Copy out the line containing "(454, 172) = (441, 432): black goblet -> none" and each line after it, through the last one in the material, exactly as written.
################
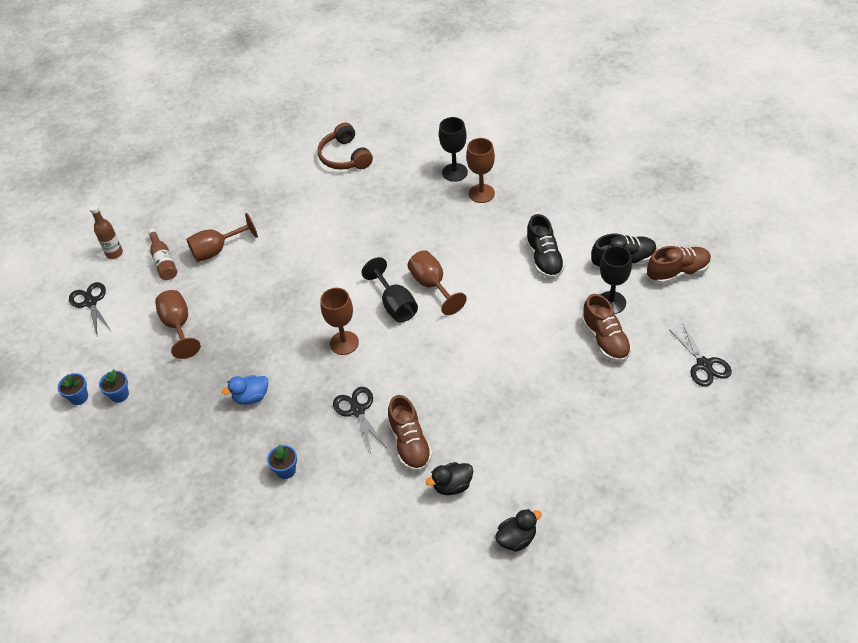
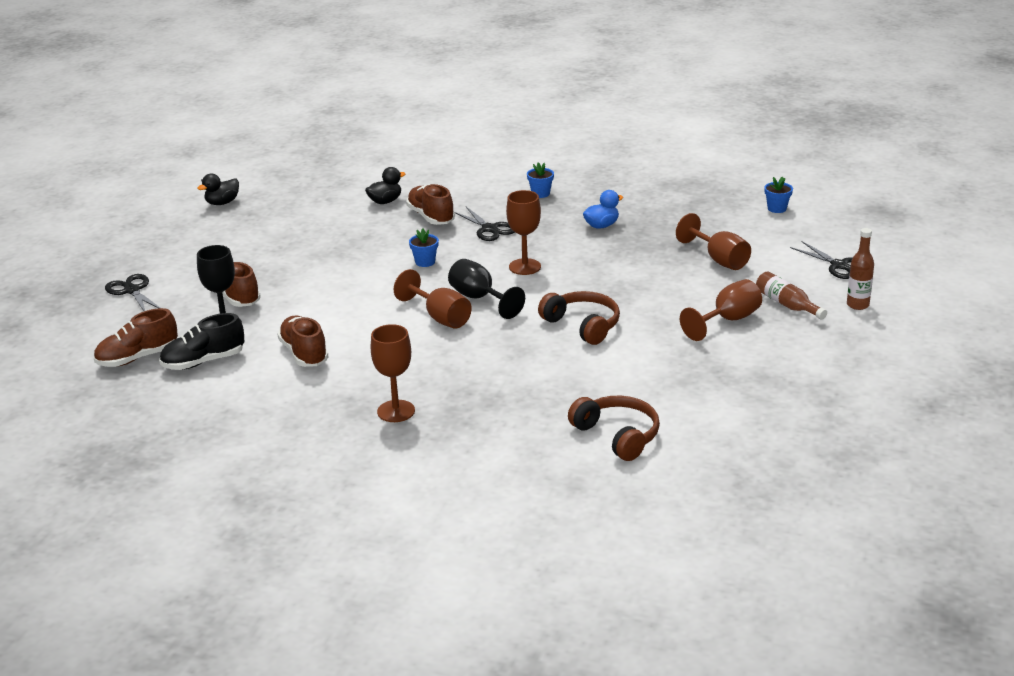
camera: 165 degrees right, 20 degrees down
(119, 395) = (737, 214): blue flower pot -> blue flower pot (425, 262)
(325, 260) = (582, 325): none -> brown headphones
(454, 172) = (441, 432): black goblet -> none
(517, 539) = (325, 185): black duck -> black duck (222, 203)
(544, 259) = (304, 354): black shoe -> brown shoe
################
ANSWER TO THE PROBLEM:
(454, 172) = (441, 432): black goblet -> none
(517, 539) = (325, 185): black duck -> black duck (222, 203)
(544, 259) = (304, 354): black shoe -> brown shoe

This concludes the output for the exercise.